■ **What is expected**:
Could you return every record below exactly as it stands, leaving out the pictures?

■ **Record set**:
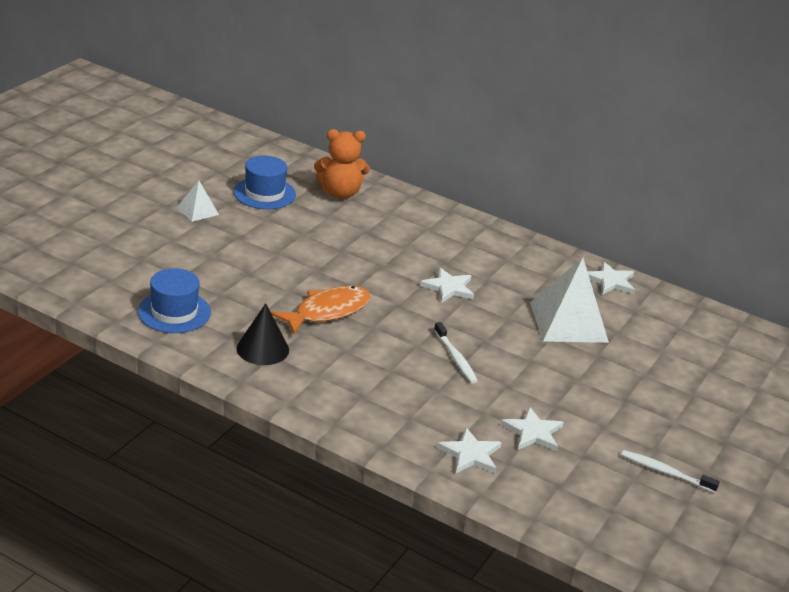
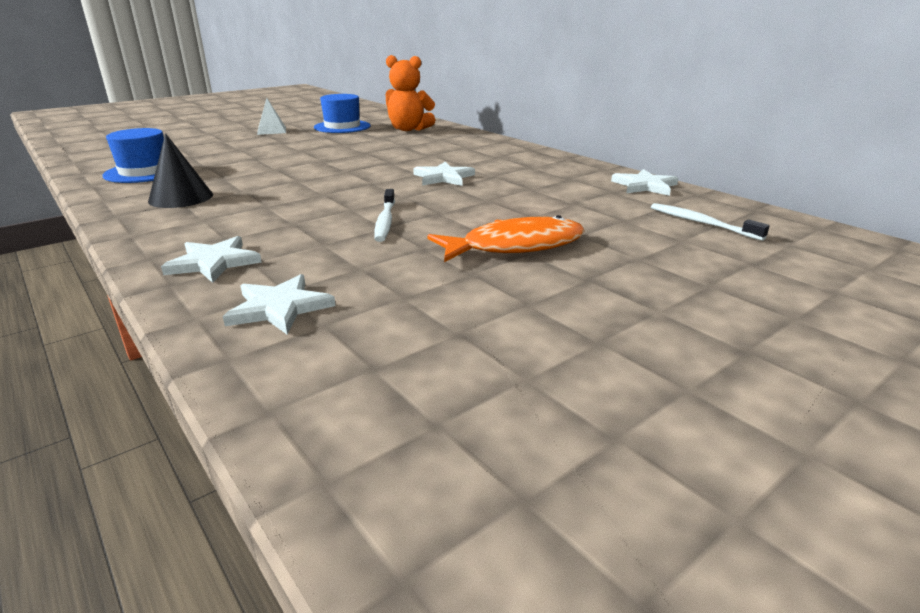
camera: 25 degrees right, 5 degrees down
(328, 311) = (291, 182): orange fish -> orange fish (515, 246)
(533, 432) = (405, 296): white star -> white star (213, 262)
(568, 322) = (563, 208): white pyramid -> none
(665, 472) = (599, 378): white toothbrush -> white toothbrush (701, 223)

■ **Solution below**:
camera: 25 degrees right, 5 degrees down
(328, 311) = (291, 182): orange fish -> orange fish (515, 246)
(533, 432) = (405, 296): white star -> white star (213, 262)
(568, 322) = (563, 208): white pyramid -> none
(665, 472) = (599, 378): white toothbrush -> white toothbrush (701, 223)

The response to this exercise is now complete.